§ Data extracts:
==*==
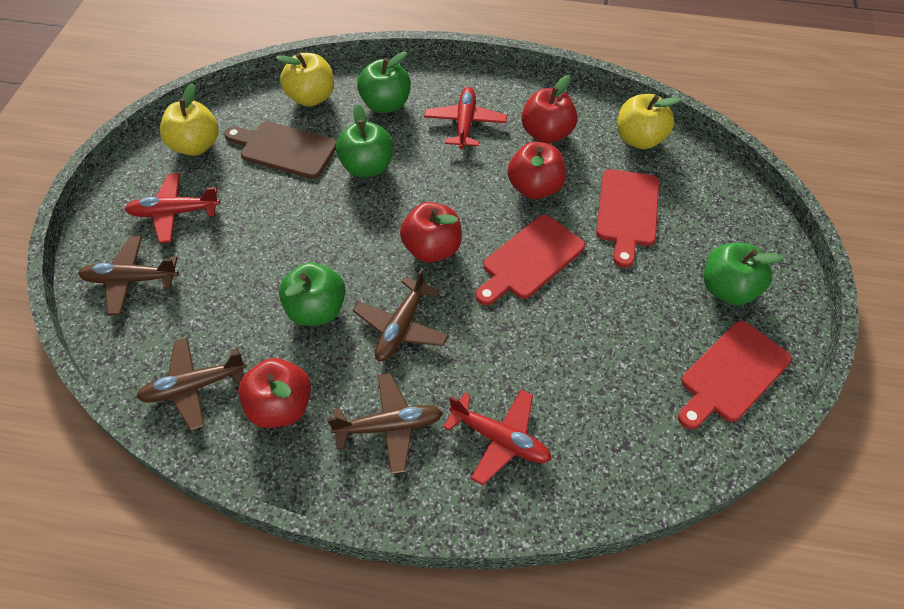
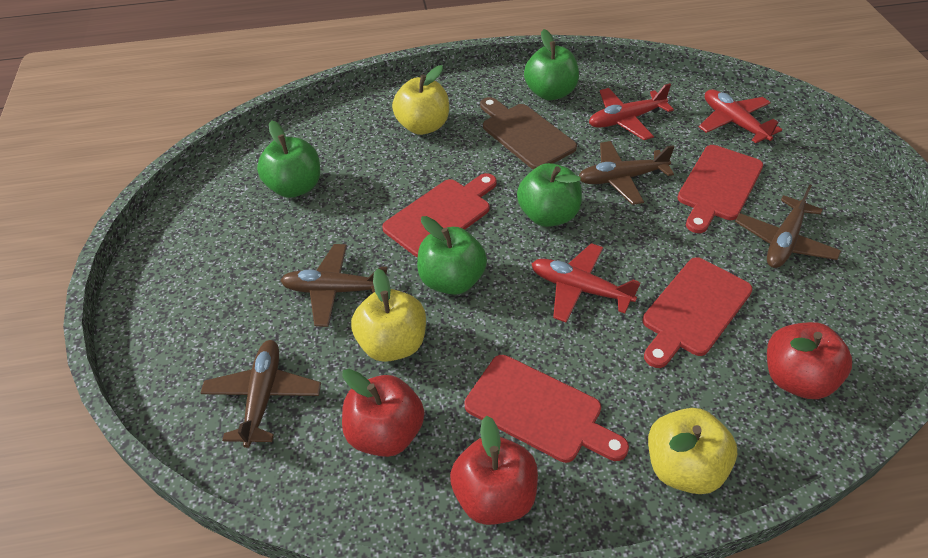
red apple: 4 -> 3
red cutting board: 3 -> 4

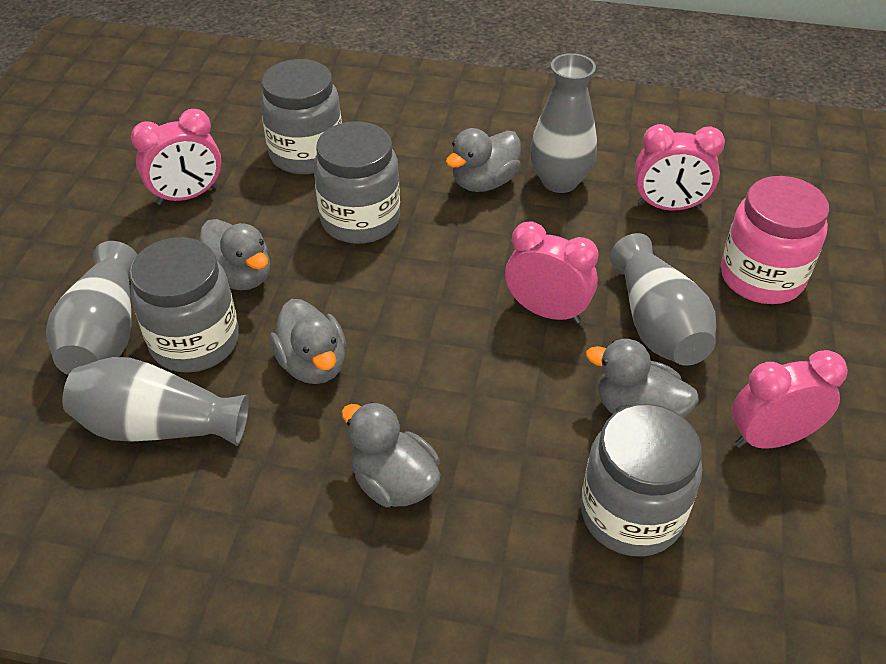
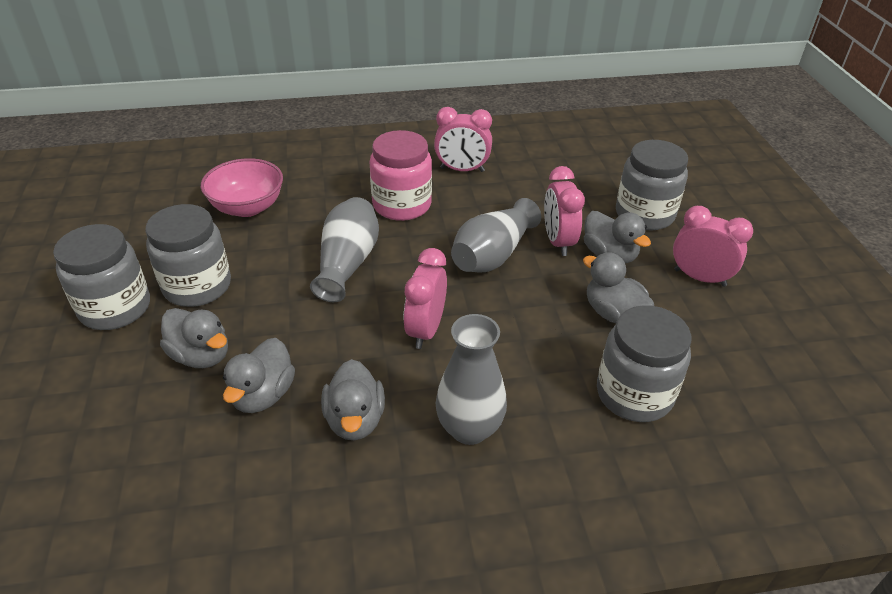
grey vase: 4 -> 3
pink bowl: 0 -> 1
==*==
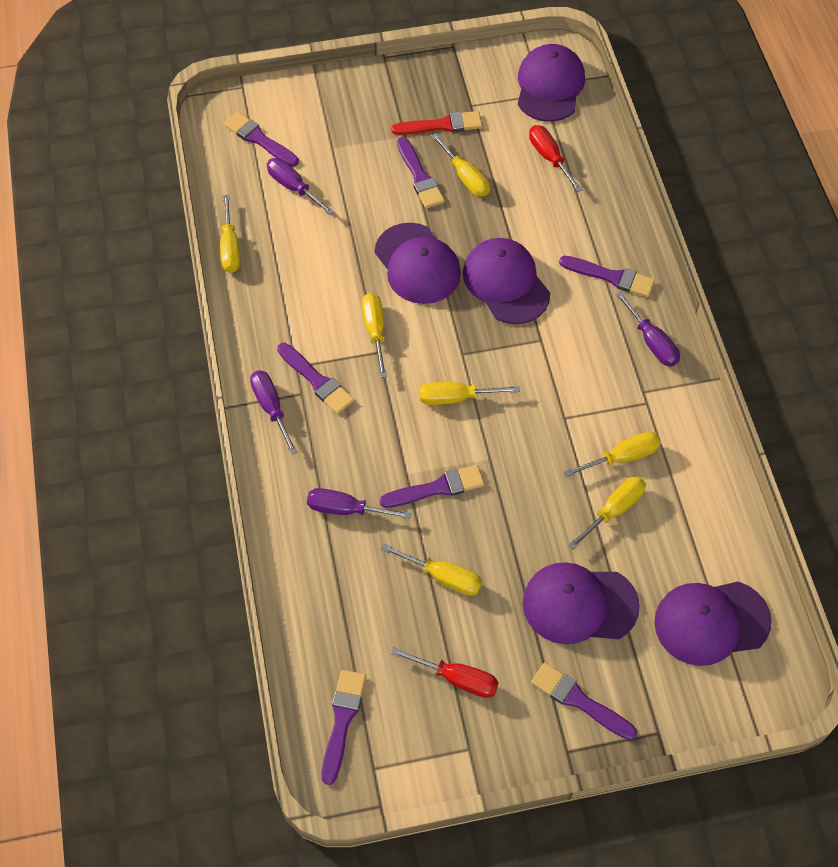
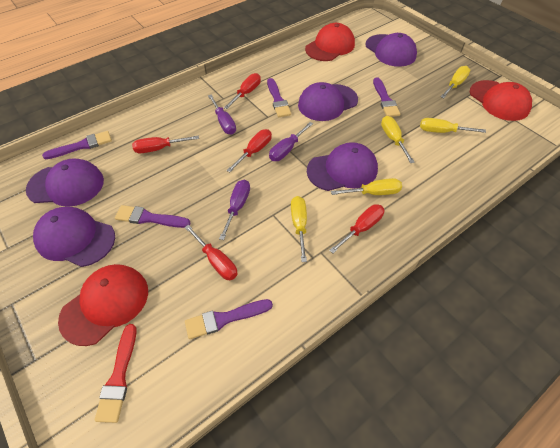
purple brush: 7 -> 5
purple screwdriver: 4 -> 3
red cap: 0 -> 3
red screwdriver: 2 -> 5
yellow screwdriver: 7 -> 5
==*==
§ Problem details:
Your answer should be one number, the count of lines above that hold "screwdriver".

§ Exercise solution:
3